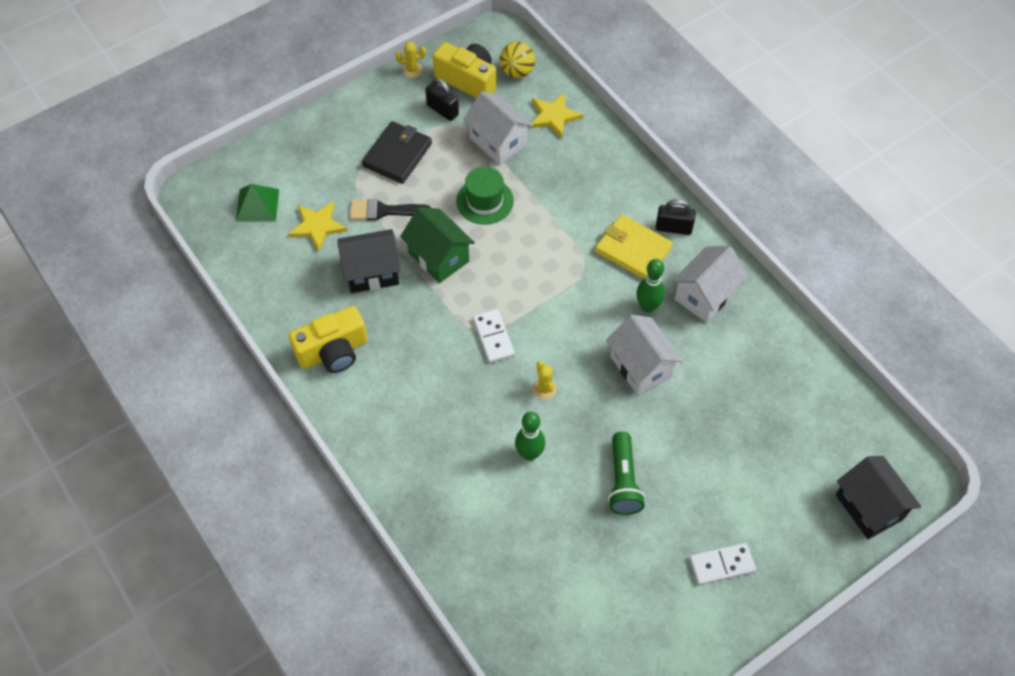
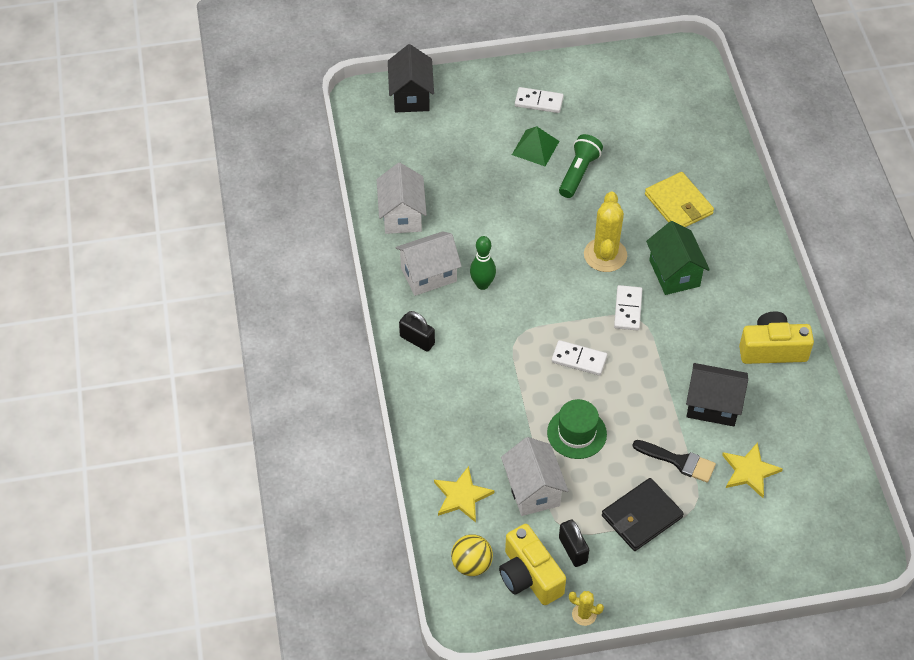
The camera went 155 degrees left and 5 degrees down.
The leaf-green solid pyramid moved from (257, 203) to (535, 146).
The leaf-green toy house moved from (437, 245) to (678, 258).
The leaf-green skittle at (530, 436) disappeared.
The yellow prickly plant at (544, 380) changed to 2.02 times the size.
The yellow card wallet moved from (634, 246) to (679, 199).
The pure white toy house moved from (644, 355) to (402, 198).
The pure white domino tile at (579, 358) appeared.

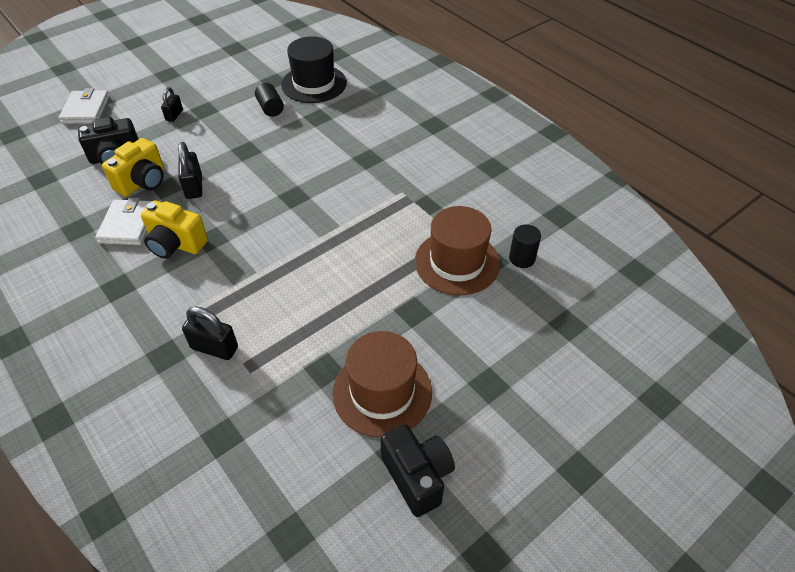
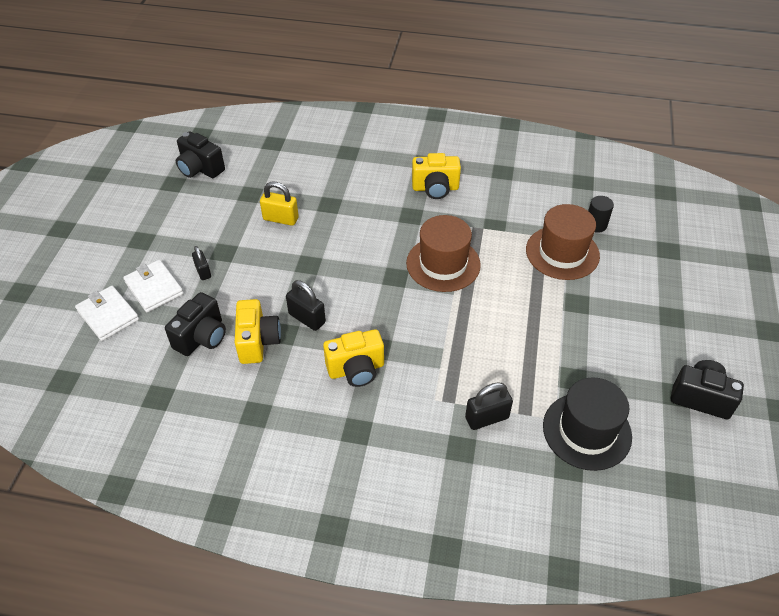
The camera went 40 degrees left and 0 degrees up.
The pure white card wallet moved from (123, 221) to (153, 286).
The jet-black solid cylinder at (269, 100) was replaced by the yellow lock at (279, 204).
The jet-black tall hat moved from (314, 69) to (587, 424).
The dark brown tall hat moved from (382, 384) to (443, 253).
The jet-black compact camera at (200, 154) appeared.
The yellow compact camera at (436, 176) appeared.

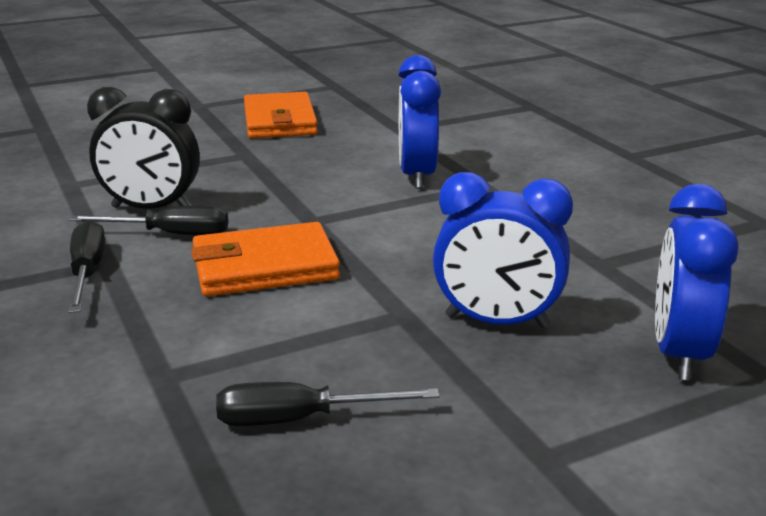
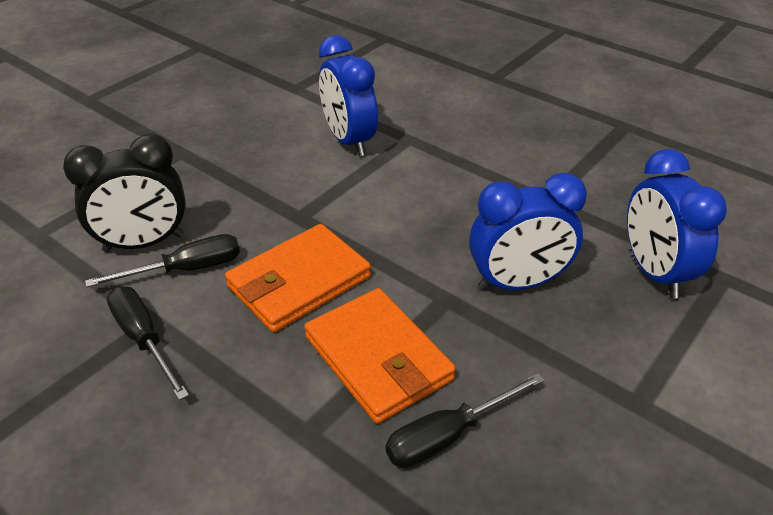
The camera went 25 degrees left and 15 degrees up.
The bright orange card wallet moved from (281, 115) to (380, 356).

-*-*-

- _What to do_:
For the material above, repeat each line exactly and leave out the pictures.

- _Result of this exercise_:
The camera went 155 degrees left and 5 degrees down.
The leaf-green solid pyramid moved from (257, 203) to (535, 146).
The leaf-green toy house moved from (437, 245) to (678, 258).
The leaf-green skittle at (530, 436) disappeared.
The yellow prickly plant at (544, 380) changed to 2.02 times the size.
The yellow card wallet moved from (634, 246) to (679, 199).
The pure white toy house moved from (644, 355) to (402, 198).
The pure white domino tile at (579, 358) appeared.

The camera went 40 degrees left and 0 degrees up.
The pure white card wallet moved from (123, 221) to (153, 286).
The jet-black solid cylinder at (269, 100) was replaced by the yellow lock at (279, 204).
The jet-black tall hat moved from (314, 69) to (587, 424).
The dark brown tall hat moved from (382, 384) to (443, 253).
The jet-black compact camera at (200, 154) appeared.
The yellow compact camera at (436, 176) appeared.

The camera went 25 degrees left and 15 degrees up.
The bright orange card wallet moved from (281, 115) to (380, 356).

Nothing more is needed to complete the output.